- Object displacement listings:
:::

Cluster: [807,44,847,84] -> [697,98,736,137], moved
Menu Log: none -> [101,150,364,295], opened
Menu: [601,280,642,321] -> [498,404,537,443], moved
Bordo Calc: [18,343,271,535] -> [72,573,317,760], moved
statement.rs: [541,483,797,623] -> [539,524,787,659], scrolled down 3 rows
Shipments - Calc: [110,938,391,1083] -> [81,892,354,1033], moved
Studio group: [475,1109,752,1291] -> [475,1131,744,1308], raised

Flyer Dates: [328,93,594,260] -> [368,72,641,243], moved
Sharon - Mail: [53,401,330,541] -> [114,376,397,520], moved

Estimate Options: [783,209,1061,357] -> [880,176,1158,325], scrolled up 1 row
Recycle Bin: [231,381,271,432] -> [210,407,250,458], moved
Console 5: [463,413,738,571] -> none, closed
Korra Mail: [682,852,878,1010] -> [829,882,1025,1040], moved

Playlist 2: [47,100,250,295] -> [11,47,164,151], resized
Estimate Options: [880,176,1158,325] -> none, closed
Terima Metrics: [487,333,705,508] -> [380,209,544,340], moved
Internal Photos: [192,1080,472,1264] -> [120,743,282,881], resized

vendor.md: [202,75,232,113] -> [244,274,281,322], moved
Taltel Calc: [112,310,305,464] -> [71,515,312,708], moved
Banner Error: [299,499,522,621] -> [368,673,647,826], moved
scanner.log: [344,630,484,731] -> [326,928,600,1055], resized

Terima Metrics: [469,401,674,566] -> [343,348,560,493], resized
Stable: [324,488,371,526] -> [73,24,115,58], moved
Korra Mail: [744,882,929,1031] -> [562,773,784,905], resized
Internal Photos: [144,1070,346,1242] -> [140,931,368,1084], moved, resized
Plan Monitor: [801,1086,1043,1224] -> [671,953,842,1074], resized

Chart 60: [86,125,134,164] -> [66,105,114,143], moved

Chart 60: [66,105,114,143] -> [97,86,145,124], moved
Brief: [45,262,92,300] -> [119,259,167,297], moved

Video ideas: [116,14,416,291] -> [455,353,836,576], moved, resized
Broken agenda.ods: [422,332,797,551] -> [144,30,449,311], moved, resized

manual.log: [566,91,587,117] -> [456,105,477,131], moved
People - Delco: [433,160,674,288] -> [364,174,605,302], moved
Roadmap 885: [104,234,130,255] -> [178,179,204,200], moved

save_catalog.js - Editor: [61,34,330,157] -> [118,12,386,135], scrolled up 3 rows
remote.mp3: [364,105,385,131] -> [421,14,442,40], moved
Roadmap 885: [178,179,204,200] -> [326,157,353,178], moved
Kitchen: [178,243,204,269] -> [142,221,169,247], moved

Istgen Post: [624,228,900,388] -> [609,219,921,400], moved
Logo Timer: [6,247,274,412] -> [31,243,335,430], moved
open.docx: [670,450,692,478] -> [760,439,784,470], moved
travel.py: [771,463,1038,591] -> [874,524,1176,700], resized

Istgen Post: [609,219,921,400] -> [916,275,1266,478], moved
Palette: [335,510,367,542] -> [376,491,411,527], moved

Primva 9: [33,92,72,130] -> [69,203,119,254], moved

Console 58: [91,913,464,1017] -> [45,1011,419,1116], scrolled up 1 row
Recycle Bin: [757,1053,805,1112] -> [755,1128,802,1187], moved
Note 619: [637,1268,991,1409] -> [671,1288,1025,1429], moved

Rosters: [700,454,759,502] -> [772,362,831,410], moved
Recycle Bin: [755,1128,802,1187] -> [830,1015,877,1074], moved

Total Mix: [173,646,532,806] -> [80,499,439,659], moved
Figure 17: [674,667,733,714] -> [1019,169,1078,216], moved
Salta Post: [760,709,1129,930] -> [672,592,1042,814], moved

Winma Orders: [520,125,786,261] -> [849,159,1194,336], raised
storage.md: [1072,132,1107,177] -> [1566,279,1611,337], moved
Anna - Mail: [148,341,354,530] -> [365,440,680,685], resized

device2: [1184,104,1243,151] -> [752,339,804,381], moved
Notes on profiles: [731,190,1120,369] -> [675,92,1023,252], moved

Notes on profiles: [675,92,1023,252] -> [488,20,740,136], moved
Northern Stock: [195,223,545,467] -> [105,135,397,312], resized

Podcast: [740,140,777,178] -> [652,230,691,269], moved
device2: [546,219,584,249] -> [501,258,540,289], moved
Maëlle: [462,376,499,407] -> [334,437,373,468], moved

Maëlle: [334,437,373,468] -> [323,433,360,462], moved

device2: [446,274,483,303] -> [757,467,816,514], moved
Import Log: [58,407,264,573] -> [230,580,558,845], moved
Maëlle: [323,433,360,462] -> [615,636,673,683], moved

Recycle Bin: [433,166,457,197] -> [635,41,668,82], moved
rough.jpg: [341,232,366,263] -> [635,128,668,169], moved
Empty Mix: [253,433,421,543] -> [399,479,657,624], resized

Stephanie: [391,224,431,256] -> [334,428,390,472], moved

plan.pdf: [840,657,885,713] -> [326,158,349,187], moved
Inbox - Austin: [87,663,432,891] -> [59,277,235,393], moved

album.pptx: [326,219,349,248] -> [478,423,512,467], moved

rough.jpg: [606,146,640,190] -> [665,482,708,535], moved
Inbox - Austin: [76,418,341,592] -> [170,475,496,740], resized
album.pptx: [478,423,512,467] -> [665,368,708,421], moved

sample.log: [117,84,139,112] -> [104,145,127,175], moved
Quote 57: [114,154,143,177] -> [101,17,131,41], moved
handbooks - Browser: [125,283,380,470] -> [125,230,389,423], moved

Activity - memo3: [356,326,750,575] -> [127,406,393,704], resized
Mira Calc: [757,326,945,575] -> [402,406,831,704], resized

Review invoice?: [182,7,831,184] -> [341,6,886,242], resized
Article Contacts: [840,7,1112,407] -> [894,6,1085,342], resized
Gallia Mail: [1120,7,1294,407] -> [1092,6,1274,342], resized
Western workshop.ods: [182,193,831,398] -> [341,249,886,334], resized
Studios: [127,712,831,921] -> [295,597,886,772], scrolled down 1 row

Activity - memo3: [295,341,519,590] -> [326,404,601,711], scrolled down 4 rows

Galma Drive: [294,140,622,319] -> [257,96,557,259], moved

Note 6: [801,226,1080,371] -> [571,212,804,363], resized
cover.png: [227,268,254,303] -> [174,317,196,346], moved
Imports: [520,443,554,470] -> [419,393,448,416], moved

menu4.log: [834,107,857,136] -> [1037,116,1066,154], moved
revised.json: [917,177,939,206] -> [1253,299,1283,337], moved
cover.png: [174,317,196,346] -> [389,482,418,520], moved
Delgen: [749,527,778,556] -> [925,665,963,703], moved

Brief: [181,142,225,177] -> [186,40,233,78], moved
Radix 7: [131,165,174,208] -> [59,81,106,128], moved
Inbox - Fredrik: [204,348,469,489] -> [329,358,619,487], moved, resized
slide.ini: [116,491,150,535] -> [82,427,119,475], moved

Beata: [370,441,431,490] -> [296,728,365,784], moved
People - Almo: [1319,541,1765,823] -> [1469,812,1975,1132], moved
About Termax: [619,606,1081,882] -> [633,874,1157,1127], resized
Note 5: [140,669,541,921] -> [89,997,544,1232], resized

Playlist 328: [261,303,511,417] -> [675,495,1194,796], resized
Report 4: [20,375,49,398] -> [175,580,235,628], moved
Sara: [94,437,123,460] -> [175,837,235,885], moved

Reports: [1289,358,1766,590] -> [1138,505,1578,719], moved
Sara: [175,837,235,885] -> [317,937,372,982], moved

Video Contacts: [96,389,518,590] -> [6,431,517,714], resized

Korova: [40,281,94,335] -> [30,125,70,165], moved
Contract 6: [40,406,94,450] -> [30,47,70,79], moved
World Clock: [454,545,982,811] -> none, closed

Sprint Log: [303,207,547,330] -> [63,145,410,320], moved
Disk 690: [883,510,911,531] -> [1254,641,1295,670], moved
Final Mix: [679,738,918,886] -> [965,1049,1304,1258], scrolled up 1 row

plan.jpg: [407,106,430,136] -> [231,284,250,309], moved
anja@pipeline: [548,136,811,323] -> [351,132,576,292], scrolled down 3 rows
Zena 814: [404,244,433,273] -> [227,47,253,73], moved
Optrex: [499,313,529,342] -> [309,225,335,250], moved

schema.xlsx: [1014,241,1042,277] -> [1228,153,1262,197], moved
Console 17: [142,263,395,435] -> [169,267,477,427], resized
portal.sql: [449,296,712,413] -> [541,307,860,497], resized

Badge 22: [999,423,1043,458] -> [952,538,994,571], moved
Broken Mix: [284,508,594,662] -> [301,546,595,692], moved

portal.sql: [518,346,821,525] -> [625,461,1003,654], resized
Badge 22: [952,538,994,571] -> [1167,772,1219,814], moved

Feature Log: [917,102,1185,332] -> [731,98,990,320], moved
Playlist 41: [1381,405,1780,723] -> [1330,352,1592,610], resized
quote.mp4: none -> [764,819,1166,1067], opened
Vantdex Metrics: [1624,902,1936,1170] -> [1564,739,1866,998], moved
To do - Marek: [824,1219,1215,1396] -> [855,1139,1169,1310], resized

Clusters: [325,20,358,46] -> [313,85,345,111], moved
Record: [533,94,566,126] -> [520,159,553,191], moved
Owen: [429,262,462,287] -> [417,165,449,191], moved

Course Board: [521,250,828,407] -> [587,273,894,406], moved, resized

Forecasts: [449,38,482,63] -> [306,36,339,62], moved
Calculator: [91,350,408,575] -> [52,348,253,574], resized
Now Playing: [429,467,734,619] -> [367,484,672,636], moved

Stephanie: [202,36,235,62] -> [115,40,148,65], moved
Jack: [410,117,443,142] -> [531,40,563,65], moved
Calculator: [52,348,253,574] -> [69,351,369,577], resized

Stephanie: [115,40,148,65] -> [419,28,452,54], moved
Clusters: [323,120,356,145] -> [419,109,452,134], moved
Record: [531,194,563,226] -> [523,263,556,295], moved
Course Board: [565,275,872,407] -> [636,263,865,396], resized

:::

- The problem:
Of all the lines in the entries, count those with the string "Photos", and report only that number.

- Task result:
2